• _GOAL_
Return each line in the items below that contains the word "time".

• _MATERIAL FOR THIS TASK_
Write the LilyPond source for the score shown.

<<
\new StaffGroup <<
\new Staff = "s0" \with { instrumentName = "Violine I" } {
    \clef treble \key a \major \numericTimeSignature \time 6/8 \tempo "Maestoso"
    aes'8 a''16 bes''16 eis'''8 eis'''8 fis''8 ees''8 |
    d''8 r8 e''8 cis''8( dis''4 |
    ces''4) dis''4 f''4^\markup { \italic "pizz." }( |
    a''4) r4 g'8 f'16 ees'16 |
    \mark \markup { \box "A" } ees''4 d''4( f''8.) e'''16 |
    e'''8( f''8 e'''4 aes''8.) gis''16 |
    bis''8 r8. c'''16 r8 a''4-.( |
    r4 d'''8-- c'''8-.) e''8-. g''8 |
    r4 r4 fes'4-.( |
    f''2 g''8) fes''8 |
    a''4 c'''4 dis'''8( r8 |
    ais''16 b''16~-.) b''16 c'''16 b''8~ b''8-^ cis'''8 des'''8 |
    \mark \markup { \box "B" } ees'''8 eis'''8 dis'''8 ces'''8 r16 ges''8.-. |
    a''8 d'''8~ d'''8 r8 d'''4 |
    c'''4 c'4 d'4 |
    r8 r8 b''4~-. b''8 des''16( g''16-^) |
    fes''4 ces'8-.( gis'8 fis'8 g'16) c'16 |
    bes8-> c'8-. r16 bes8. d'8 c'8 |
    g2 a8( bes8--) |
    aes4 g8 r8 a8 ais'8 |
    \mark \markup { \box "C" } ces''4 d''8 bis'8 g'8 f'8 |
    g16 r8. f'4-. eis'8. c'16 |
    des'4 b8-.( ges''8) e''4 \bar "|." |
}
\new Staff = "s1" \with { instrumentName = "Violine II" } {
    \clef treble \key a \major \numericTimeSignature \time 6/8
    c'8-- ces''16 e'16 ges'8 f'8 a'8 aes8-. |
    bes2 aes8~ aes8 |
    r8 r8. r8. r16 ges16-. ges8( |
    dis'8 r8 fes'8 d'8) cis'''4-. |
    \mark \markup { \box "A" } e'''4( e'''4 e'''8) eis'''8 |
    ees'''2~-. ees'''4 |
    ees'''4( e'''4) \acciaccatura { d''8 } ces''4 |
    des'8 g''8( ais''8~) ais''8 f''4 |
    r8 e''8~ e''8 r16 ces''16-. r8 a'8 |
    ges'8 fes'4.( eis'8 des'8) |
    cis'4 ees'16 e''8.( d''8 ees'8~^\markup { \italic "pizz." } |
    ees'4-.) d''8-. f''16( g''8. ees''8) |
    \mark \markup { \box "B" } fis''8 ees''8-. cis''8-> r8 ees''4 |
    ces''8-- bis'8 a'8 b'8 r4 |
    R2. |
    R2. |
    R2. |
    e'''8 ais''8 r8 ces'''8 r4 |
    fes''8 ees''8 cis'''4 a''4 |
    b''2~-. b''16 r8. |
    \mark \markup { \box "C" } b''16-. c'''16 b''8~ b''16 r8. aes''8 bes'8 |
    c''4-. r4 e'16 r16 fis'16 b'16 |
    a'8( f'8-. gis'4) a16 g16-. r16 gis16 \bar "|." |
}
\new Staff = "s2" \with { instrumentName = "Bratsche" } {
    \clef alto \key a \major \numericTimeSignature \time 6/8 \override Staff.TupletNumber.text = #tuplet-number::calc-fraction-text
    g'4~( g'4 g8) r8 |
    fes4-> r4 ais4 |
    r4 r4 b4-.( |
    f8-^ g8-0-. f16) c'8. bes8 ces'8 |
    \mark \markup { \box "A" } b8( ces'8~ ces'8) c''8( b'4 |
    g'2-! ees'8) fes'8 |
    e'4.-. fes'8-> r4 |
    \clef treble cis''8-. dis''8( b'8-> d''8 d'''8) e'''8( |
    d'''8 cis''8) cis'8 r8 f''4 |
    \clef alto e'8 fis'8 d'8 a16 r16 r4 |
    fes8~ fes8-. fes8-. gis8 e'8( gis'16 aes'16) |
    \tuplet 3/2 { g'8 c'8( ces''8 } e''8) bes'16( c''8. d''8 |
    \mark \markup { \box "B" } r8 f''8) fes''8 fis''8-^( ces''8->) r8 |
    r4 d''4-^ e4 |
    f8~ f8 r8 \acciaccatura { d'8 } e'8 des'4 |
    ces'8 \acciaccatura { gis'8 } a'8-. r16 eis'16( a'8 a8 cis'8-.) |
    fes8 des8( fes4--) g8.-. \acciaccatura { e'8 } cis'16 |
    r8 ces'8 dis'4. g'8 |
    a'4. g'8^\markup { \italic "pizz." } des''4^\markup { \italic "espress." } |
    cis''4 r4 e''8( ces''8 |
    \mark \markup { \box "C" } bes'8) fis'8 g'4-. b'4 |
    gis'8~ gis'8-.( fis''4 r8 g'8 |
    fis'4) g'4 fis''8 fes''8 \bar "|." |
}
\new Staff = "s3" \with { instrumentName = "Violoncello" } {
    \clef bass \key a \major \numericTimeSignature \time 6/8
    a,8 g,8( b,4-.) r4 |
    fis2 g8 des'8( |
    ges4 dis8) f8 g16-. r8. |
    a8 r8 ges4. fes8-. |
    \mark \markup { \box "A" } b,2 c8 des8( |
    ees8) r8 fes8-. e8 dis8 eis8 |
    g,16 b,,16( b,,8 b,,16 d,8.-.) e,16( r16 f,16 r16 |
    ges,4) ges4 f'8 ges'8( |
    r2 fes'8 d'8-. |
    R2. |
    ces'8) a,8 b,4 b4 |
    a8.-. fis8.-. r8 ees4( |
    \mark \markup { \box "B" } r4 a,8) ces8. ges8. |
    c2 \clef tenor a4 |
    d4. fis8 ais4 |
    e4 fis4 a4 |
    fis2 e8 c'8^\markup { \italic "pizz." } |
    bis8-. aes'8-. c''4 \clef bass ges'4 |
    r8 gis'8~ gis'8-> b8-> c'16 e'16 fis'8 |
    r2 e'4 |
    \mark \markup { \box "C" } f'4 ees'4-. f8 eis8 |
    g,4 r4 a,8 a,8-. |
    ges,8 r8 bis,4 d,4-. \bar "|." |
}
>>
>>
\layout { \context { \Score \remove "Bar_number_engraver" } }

• _COMPLETE ANSWER_
    \clef treble \key a \major \numericTimeSignature \time 6/8 \tempo "Maestoso"
    \clef treble \key a \major \numericTimeSignature \time 6/8
    \clef alto \key a \major \numericTimeSignature \time 6/8 \override Staff.TupletNumber.text = #tuplet-number::calc-fraction-text
    \clef bass \key a \major \numericTimeSignature \time 6/8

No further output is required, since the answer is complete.